■ **RECORDS SHOWN**:
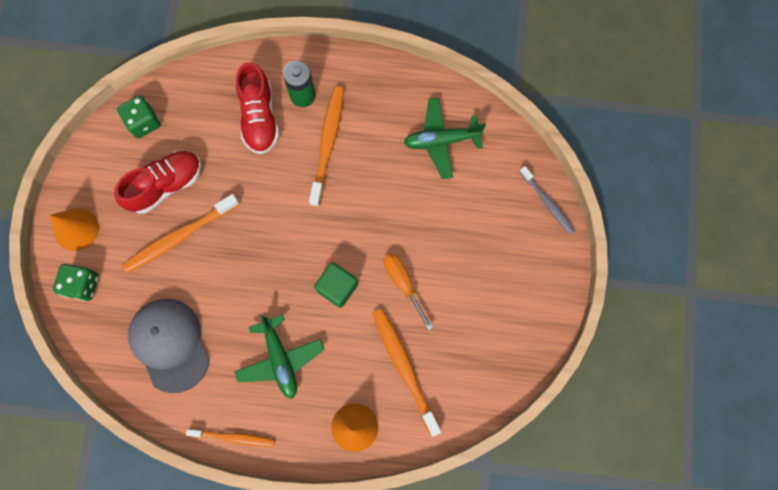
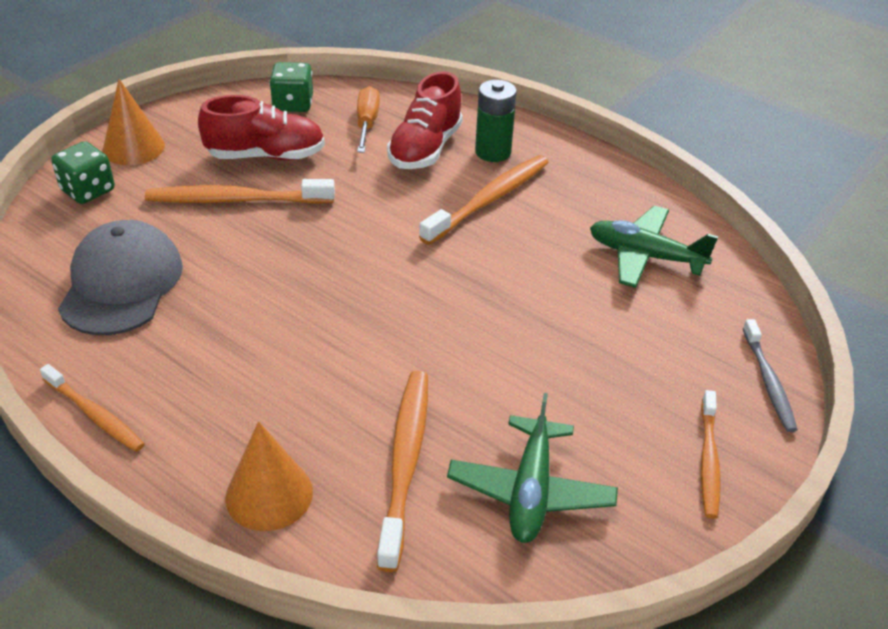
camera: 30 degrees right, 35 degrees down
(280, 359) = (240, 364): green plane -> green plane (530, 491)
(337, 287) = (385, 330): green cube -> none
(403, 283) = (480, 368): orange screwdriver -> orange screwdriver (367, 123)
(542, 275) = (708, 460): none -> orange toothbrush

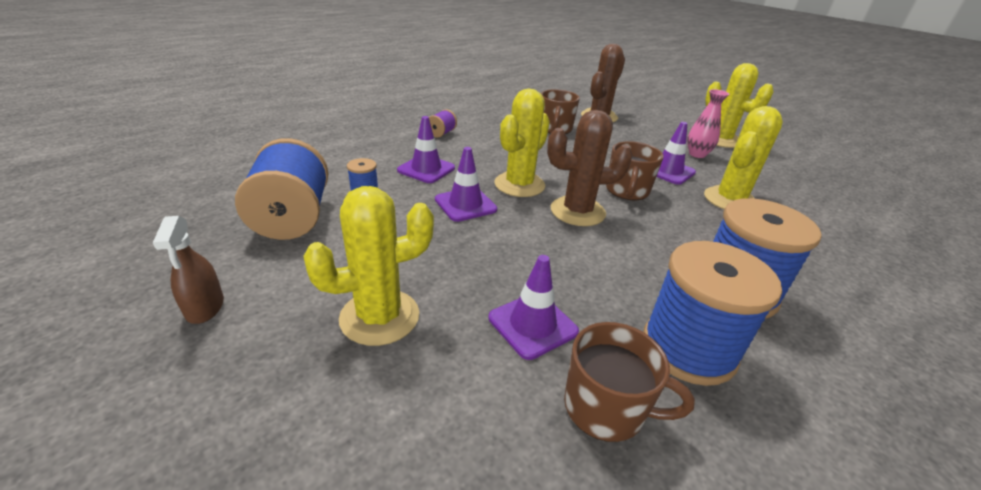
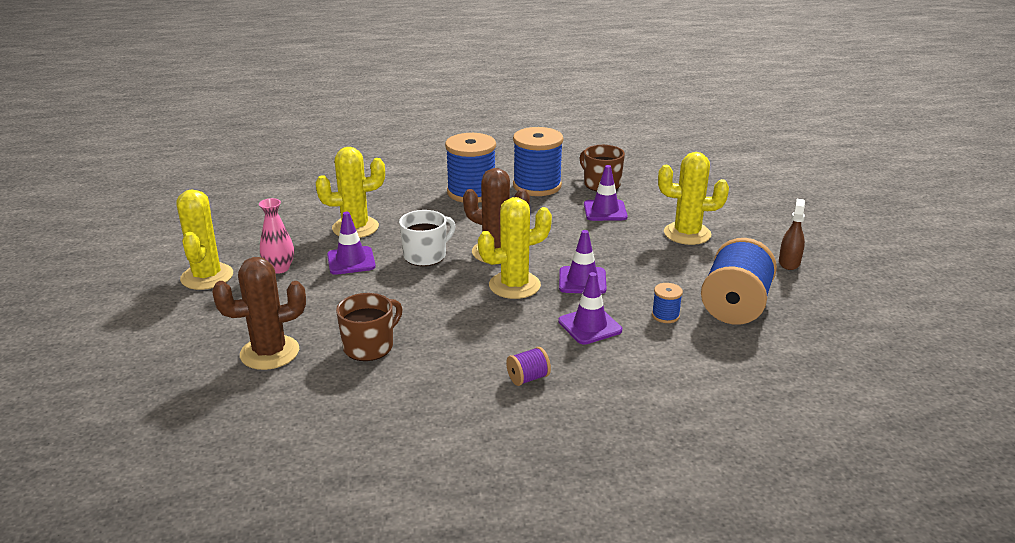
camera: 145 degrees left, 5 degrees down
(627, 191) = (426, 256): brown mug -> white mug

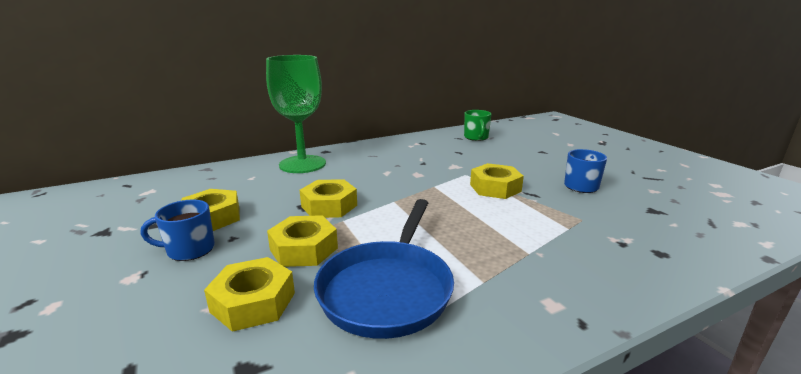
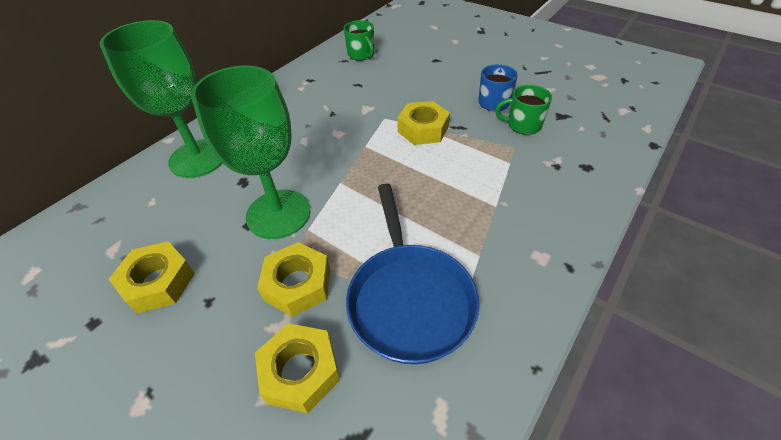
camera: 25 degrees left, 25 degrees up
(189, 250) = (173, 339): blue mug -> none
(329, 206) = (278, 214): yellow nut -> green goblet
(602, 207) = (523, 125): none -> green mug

■ **EXERCISE OBJECTIVE**:
Set the material above down again word for word. Include none of its pictures.

■ **SOLUTION FOR THIS PROBLEM**:
camera: 30 degrees right, 35 degrees down
(280, 359) = (240, 364): green plane -> green plane (530, 491)
(337, 287) = (385, 330): green cube -> none
(403, 283) = (480, 368): orange screwdriver -> orange screwdriver (367, 123)
(542, 275) = (708, 460): none -> orange toothbrush

camera: 145 degrees left, 5 degrees down
(627, 191) = (426, 256): brown mug -> white mug

camera: 25 degrees left, 25 degrees up
(189, 250) = (173, 339): blue mug -> none
(329, 206) = (278, 214): yellow nut -> green goblet
(602, 207) = (523, 125): none -> green mug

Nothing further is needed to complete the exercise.